-- Material for this exercise --
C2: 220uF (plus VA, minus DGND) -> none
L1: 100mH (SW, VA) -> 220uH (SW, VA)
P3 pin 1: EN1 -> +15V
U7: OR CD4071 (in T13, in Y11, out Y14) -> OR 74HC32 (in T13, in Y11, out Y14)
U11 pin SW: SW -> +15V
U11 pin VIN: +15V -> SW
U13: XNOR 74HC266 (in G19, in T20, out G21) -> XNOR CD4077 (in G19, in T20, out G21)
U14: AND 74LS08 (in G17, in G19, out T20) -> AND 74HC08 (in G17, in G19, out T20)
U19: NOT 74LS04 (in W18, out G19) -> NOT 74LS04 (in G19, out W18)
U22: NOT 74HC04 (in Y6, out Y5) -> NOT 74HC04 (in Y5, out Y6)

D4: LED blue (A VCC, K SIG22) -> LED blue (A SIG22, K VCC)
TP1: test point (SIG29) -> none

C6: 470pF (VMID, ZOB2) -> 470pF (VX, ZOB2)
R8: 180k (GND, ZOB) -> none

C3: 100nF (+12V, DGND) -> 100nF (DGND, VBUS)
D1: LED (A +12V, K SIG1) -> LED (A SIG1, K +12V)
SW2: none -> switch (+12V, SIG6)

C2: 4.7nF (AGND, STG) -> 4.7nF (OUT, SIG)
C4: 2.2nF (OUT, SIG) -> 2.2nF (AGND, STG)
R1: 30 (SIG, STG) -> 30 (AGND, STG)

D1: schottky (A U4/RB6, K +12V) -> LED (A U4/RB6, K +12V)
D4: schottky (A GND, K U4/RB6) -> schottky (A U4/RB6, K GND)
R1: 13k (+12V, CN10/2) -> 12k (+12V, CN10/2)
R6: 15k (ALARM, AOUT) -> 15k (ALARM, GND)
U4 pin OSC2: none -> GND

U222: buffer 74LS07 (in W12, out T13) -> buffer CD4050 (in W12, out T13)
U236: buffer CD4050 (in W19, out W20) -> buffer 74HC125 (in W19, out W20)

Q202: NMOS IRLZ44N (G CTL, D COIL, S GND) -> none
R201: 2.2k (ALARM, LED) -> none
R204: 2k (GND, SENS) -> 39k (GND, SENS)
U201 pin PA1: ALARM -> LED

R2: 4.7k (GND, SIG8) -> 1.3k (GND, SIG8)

-- To do --
Going through the entries, return every line holding the word "schottky".

-- Response below --
D1: schottky (A U4/RB6, K +12V) -> LED (A U4/RB6, K +12V)
D4: schottky (A GND, K U4/RB6) -> schottky (A U4/RB6, K GND)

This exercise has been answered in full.